__PROBLEM DESCRIPTION__.
Set down each entry below exactly as it stands.

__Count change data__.
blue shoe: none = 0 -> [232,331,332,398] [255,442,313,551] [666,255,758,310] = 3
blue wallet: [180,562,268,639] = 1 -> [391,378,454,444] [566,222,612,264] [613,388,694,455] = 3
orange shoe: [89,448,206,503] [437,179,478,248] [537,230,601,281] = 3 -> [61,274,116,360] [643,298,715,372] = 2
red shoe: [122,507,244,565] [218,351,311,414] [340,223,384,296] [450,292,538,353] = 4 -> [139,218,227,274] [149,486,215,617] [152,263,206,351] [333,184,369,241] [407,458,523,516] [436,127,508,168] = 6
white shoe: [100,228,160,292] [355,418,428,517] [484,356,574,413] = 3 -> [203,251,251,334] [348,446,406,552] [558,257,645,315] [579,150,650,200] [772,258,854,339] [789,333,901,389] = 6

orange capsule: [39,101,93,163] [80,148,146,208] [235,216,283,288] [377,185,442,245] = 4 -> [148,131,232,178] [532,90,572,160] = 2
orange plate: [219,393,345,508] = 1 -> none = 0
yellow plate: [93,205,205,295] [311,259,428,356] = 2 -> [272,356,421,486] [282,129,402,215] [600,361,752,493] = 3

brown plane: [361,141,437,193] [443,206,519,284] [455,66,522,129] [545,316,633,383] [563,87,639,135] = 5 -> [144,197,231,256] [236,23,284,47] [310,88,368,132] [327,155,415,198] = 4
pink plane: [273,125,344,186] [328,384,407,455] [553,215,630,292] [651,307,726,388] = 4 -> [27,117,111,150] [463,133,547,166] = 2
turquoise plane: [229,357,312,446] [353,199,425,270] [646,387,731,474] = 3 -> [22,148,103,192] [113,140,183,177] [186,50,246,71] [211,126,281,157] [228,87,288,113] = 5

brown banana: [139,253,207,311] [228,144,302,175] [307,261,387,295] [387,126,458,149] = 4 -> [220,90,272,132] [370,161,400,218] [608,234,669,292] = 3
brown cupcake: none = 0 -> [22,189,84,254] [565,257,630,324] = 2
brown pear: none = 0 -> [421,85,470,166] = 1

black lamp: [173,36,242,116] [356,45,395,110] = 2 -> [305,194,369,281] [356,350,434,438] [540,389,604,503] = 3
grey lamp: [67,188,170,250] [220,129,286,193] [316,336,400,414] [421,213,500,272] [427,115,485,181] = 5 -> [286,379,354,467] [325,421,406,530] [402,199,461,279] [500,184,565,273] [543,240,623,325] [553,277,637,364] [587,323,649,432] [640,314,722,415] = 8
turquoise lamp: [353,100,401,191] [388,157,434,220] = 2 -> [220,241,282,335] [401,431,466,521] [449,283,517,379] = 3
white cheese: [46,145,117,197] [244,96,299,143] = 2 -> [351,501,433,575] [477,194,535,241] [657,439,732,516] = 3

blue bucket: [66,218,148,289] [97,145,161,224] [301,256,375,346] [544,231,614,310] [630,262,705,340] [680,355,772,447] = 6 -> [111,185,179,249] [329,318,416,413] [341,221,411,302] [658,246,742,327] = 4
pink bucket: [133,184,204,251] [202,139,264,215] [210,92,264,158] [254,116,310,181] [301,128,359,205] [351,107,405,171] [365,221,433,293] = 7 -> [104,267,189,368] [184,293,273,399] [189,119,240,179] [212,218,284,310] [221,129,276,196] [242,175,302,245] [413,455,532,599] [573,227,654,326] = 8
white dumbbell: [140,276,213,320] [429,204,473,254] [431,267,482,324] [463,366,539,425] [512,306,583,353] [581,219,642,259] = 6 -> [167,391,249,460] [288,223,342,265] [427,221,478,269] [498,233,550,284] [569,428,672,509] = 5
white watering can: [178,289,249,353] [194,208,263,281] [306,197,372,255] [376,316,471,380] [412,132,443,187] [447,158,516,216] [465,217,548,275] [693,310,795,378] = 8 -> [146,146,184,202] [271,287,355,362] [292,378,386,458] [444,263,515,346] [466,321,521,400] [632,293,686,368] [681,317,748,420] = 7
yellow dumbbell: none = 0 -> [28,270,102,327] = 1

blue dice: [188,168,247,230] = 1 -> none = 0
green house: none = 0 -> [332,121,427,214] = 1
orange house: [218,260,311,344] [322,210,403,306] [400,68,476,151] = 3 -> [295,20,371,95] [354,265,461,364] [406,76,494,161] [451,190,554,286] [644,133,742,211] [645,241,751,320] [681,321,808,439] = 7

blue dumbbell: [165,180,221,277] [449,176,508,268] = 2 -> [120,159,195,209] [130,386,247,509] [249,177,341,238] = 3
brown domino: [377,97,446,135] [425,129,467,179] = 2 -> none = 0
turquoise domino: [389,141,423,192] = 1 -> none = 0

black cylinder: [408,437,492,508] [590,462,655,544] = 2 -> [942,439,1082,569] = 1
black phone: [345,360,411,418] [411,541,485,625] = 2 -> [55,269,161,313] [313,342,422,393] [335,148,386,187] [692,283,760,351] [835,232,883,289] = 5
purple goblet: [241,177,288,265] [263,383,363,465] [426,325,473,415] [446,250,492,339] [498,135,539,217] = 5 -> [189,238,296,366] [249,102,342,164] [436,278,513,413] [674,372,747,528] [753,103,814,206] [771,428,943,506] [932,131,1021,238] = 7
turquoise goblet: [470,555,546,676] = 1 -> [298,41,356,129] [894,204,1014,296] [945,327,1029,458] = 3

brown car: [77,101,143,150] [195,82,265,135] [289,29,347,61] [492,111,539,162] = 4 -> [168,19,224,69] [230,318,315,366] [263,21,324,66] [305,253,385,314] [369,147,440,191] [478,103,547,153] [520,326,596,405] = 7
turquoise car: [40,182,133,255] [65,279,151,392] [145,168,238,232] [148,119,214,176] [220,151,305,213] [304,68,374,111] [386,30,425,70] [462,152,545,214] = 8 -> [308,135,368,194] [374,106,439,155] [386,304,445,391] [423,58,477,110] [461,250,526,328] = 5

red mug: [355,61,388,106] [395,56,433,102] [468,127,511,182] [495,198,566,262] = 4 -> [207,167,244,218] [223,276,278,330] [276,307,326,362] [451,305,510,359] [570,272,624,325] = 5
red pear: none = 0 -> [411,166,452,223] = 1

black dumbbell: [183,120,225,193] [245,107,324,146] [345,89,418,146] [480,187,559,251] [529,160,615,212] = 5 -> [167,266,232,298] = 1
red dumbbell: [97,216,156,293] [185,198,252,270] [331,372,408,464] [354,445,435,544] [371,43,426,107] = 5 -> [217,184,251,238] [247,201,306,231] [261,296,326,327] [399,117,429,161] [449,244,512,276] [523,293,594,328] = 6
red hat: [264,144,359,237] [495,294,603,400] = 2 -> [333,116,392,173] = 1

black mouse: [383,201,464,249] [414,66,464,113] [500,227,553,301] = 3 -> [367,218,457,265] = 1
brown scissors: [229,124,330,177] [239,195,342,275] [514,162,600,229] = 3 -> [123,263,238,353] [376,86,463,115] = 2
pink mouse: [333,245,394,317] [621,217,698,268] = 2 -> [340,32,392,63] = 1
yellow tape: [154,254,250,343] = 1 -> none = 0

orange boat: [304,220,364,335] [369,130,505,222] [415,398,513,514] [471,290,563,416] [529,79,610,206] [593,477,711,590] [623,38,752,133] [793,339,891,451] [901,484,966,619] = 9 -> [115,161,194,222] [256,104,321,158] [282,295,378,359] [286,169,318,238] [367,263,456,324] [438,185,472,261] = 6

__YOUR RESPONSE__.
blue shoe: none = 0 -> [232,331,332,398] [255,442,313,551] [666,255,758,310] = 3
blue wallet: [180,562,268,639] = 1 -> [391,378,454,444] [566,222,612,264] [613,388,694,455] = 3
orange shoe: [89,448,206,503] [437,179,478,248] [537,230,601,281] = 3 -> [61,274,116,360] [643,298,715,372] = 2
red shoe: [122,507,244,565] [218,351,311,414] [340,223,384,296] [450,292,538,353] = 4 -> [139,218,227,274] [149,486,215,617] [152,263,206,351] [333,184,369,241] [407,458,523,516] [436,127,508,168] = 6
white shoe: [100,228,160,292] [355,418,428,517] [484,356,574,413] = 3 -> [203,251,251,334] [348,446,406,552] [558,257,645,315] [579,150,650,200] [772,258,854,339] [789,333,901,389] = 6

orange capsule: [39,101,93,163] [80,148,146,208] [235,216,283,288] [377,185,442,245] = 4 -> [148,131,232,178] [532,90,572,160] = 2
orange plate: [219,393,345,508] = 1 -> none = 0
yellow plate: [93,205,205,295] [311,259,428,356] = 2 -> [272,356,421,486] [282,129,402,215] [600,361,752,493] = 3

brown plane: [361,141,437,193] [443,206,519,284] [455,66,522,129] [545,316,633,383] [563,87,639,135] = 5 -> [144,197,231,256] [236,23,284,47] [310,88,368,132] [327,155,415,198] = 4
pink plane: [273,125,344,186] [328,384,407,455] [553,215,630,292] [651,307,726,388] = 4 -> [27,117,111,150] [463,133,547,166] = 2
turquoise plane: [229,357,312,446] [353,199,425,270] [646,387,731,474] = 3 -> [22,148,103,192] [113,140,183,177] [186,50,246,71] [211,126,281,157] [228,87,288,113] = 5

brown banana: [139,253,207,311] [228,144,302,175] [307,261,387,295] [387,126,458,149] = 4 -> [220,90,272,132] [370,161,400,218] [608,234,669,292] = 3
brown cupcake: none = 0 -> [22,189,84,254] [565,257,630,324] = 2
brown pear: none = 0 -> [421,85,470,166] = 1

black lamp: [173,36,242,116] [356,45,395,110] = 2 -> [305,194,369,281] [356,350,434,438] [540,389,604,503] = 3
grey lamp: [67,188,170,250] [220,129,286,193] [316,336,400,414] [421,213,500,272] [427,115,485,181] = 5 -> [286,379,354,467] [325,421,406,530] [402,199,461,279] [500,184,565,273] [543,240,623,325] [553,277,637,364] [587,323,649,432] [640,314,722,415] = 8
turquoise lamp: [353,100,401,191] [388,157,434,220] = 2 -> [220,241,282,335] [401,431,466,521] [449,283,517,379] = 3
white cheese: [46,145,117,197] [244,96,299,143] = 2 -> [351,501,433,575] [477,194,535,241] [657,439,732,516] = 3

blue bucket: [66,218,148,289] [97,145,161,224] [301,256,375,346] [544,231,614,310] [630,262,705,340] [680,355,772,447] = 6 -> [111,185,179,249] [329,318,416,413] [341,221,411,302] [658,246,742,327] = 4
pink bucket: [133,184,204,251] [202,139,264,215] [210,92,264,158] [254,116,310,181] [301,128,359,205] [351,107,405,171] [365,221,433,293] = 7 -> [104,267,189,368] [184,293,273,399] [189,119,240,179] [212,218,284,310] [221,129,276,196] [242,175,302,245] [413,455,532,599] [573,227,654,326] = 8
white dumbbell: [140,276,213,320] [429,204,473,254] [431,267,482,324] [463,366,539,425] [512,306,583,353] [581,219,642,259] = 6 -> [167,391,249,460] [288,223,342,265] [427,221,478,269] [498,233,550,284] [569,428,672,509] = 5
white watering can: [178,289,249,353] [194,208,263,281] [306,197,372,255] [376,316,471,380] [412,132,443,187] [447,158,516,216] [465,217,548,275] [693,310,795,378] = 8 -> [146,146,184,202] [271,287,355,362] [292,378,386,458] [444,263,515,346] [466,321,521,400] [632,293,686,368] [681,317,748,420] = 7
yellow dumbbell: none = 0 -> [28,270,102,327] = 1

blue dice: [188,168,247,230] = 1 -> none = 0
green house: none = 0 -> [332,121,427,214] = 1
orange house: [218,260,311,344] [322,210,403,306] [400,68,476,151] = 3 -> [295,20,371,95] [354,265,461,364] [406,76,494,161] [451,190,554,286] [644,133,742,211] [645,241,751,320] [681,321,808,439] = 7

blue dumbbell: [165,180,221,277] [449,176,508,268] = 2 -> [120,159,195,209] [130,386,247,509] [249,177,341,238] = 3
brown domino: [377,97,446,135] [425,129,467,179] = 2 -> none = 0
turquoise domino: [389,141,423,192] = 1 -> none = 0

black cylinder: [408,437,492,508] [590,462,655,544] = 2 -> [942,439,1082,569] = 1
black phone: [345,360,411,418] [411,541,485,625] = 2 -> [55,269,161,313] [313,342,422,393] [335,148,386,187] [692,283,760,351] [835,232,883,289] = 5
purple goblet: [241,177,288,265] [263,383,363,465] [426,325,473,415] [446,250,492,339] [498,135,539,217] = 5 -> [189,238,296,366] [249,102,342,164] [436,278,513,413] [674,372,747,528] [753,103,814,206] [771,428,943,506] [932,131,1021,238] = 7
turquoise goblet: [470,555,546,676] = 1 -> [298,41,356,129] [894,204,1014,296] [945,327,1029,458] = 3

brown car: [77,101,143,150] [195,82,265,135] [289,29,347,61] [492,111,539,162] = 4 -> [168,19,224,69] [230,318,315,366] [263,21,324,66] [305,253,385,314] [369,147,440,191] [478,103,547,153] [520,326,596,405] = 7
turquoise car: [40,182,133,255] [65,279,151,392] [145,168,238,232] [148,119,214,176] [220,151,305,213] [304,68,374,111] [386,30,425,70] [462,152,545,214] = 8 -> [308,135,368,194] [374,106,439,155] [386,304,445,391] [423,58,477,110] [461,250,526,328] = 5

red mug: [355,61,388,106] [395,56,433,102] [468,127,511,182] [495,198,566,262] = 4 -> [207,167,244,218] [223,276,278,330] [276,307,326,362] [451,305,510,359] [570,272,624,325] = 5
red pear: none = 0 -> [411,166,452,223] = 1

black dumbbell: [183,120,225,193] [245,107,324,146] [345,89,418,146] [480,187,559,251] [529,160,615,212] = 5 -> [167,266,232,298] = 1
red dumbbell: [97,216,156,293] [185,198,252,270] [331,372,408,464] [354,445,435,544] [371,43,426,107] = 5 -> [217,184,251,238] [247,201,306,231] [261,296,326,327] [399,117,429,161] [449,244,512,276] [523,293,594,328] = 6
red hat: [264,144,359,237] [495,294,603,400] = 2 -> [333,116,392,173] = 1

black mouse: [383,201,464,249] [414,66,464,113] [500,227,553,301] = 3 -> [367,218,457,265] = 1
brown scissors: [229,124,330,177] [239,195,342,275] [514,162,600,229] = 3 -> [123,263,238,353] [376,86,463,115] = 2
pink mouse: [333,245,394,317] [621,217,698,268] = 2 -> [340,32,392,63] = 1
yellow tape: [154,254,250,343] = 1 -> none = 0

orange boat: [304,220,364,335] [369,130,505,222] [415,398,513,514] [471,290,563,416] [529,79,610,206] [593,477,711,590] [623,38,752,133] [793,339,891,451] [901,484,966,619] = 9 -> [115,161,194,222] [256,104,321,158] [282,295,378,359] [286,169,318,238] [367,263,456,324] [438,185,472,261] = 6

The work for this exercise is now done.